> [Exercise aim]: In the entries that follow, how many lines contain "blue"? Please reply with only the number.

> [Excerpted records]:

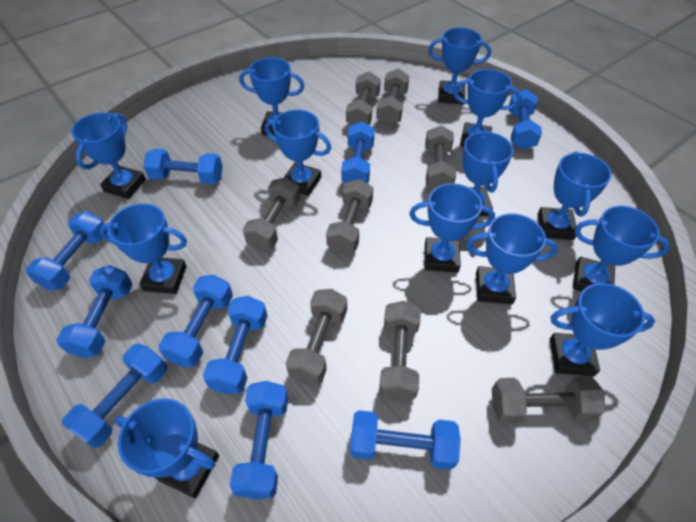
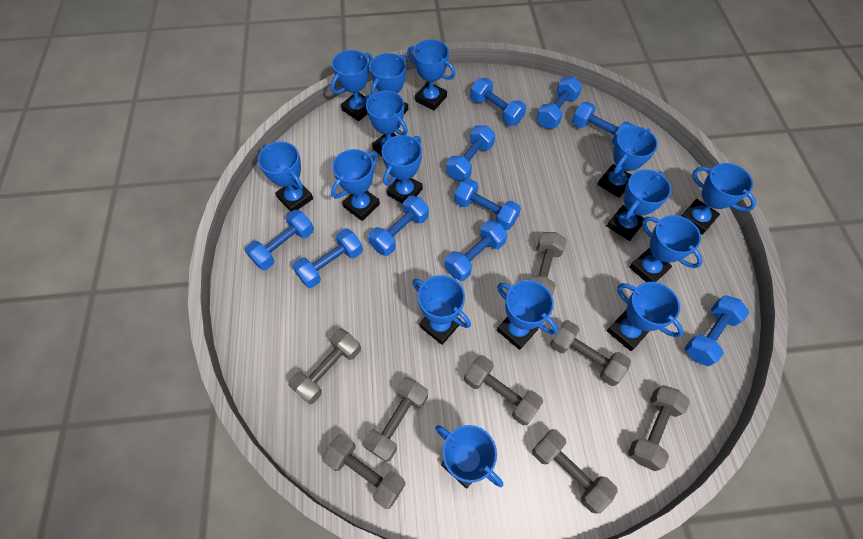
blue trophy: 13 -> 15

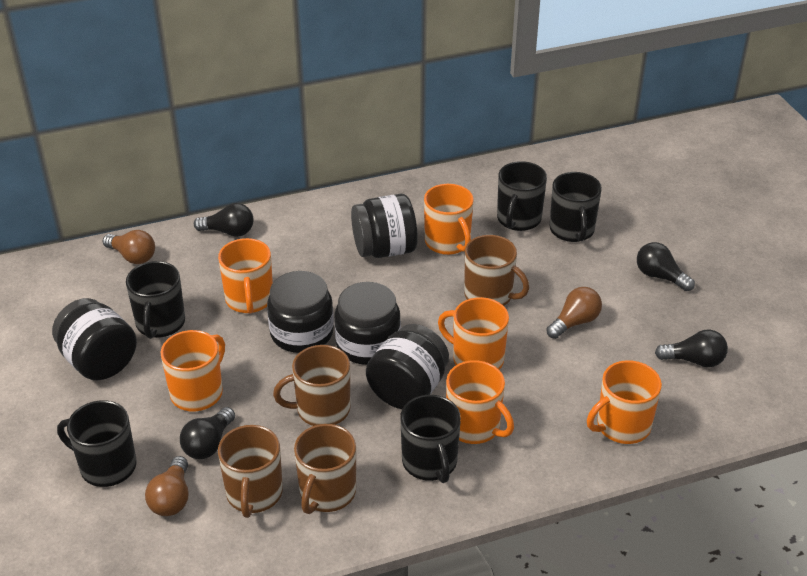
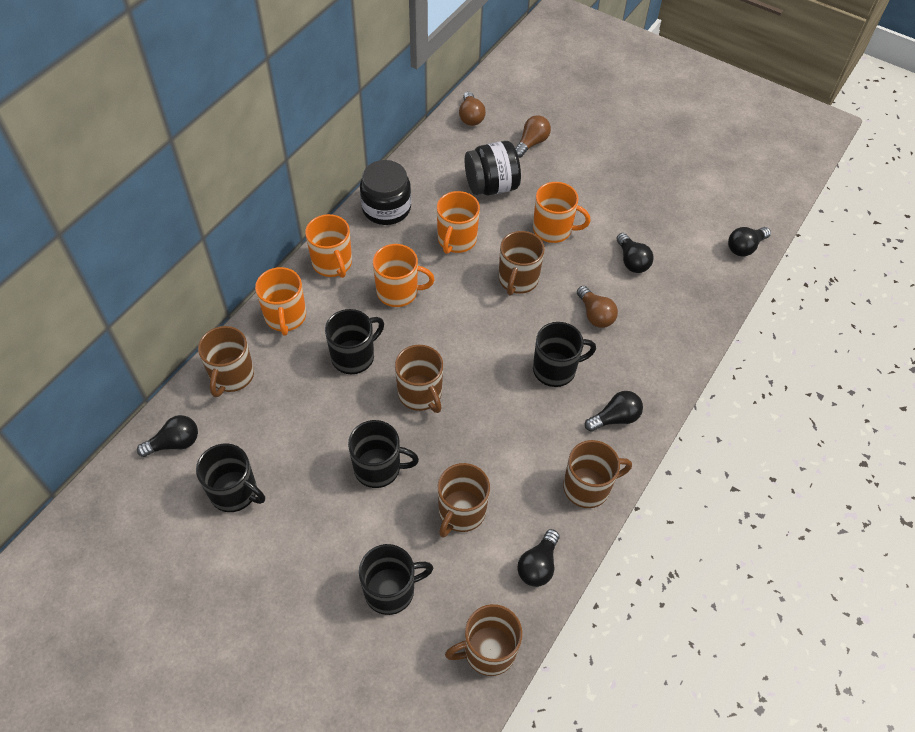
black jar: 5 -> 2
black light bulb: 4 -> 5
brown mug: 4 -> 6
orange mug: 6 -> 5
==
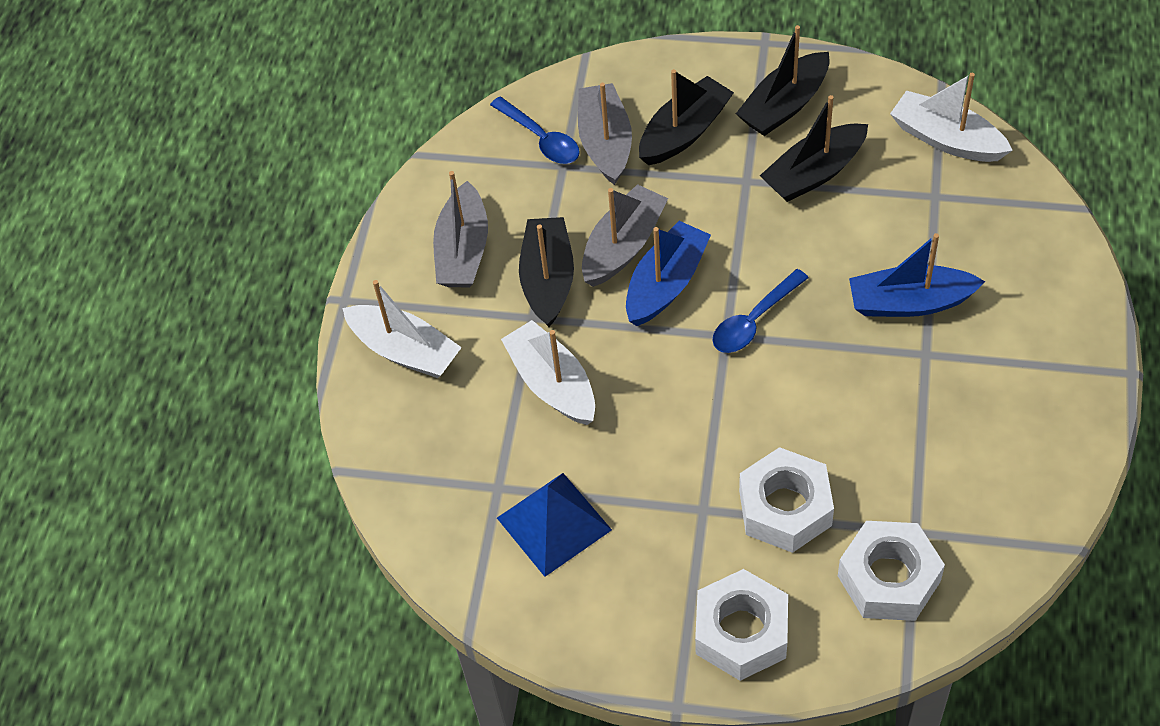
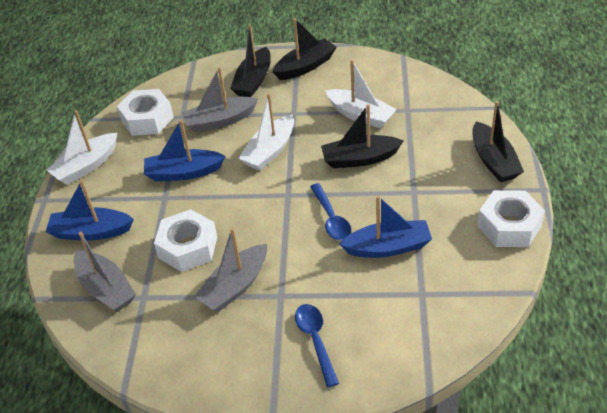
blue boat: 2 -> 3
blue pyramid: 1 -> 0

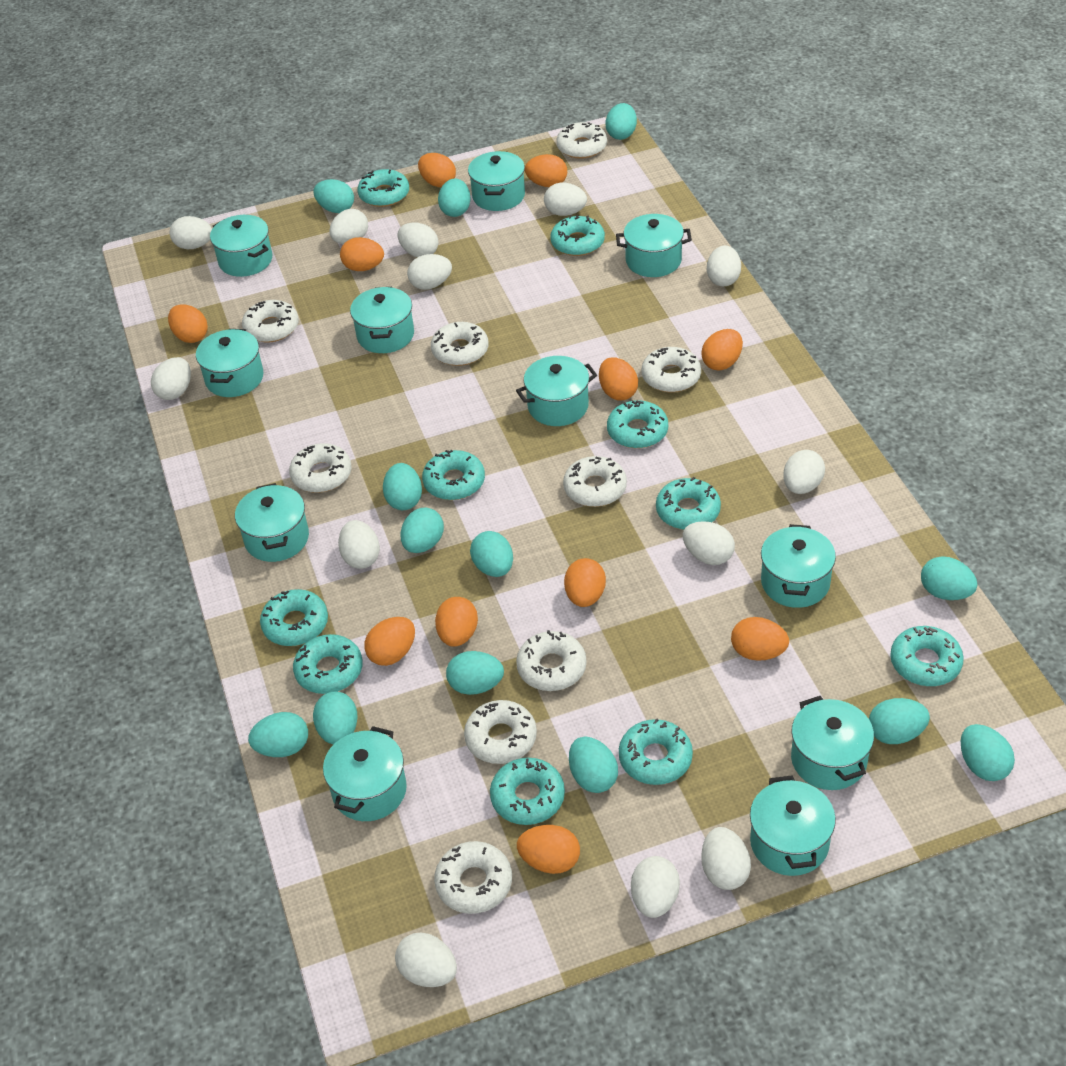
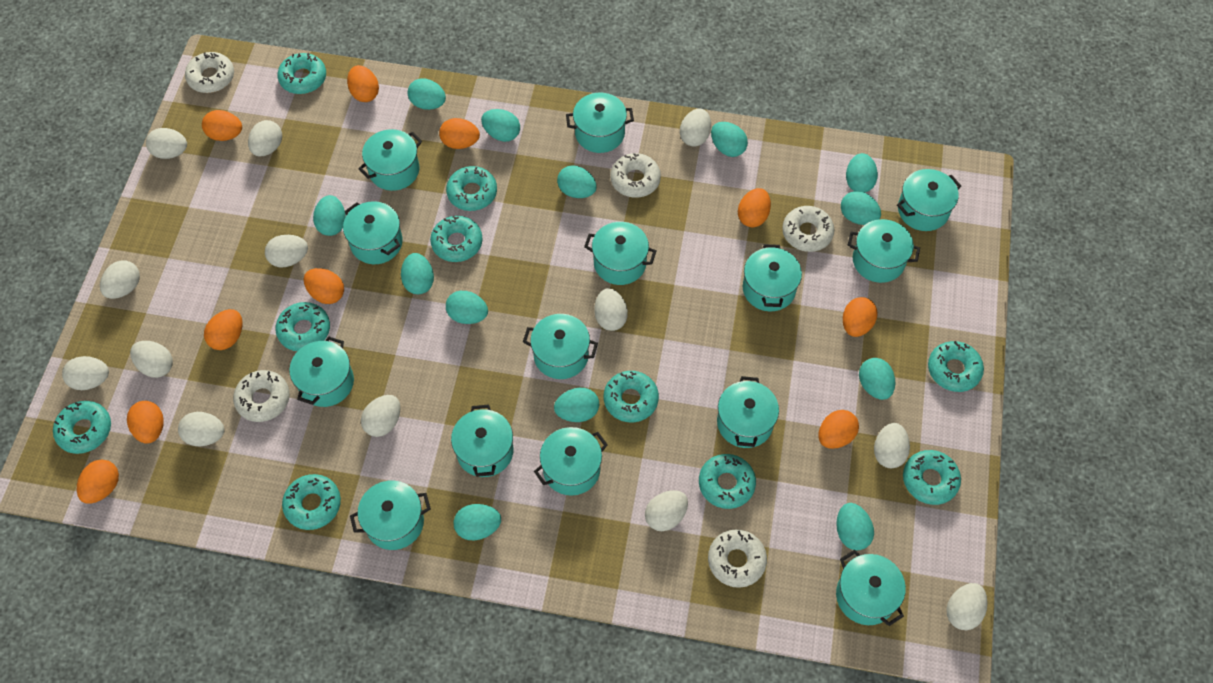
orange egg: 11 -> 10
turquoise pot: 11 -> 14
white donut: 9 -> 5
==
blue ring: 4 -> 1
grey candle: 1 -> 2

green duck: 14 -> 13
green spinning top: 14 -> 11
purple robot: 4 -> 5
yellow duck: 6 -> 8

> [Result of this task]: 4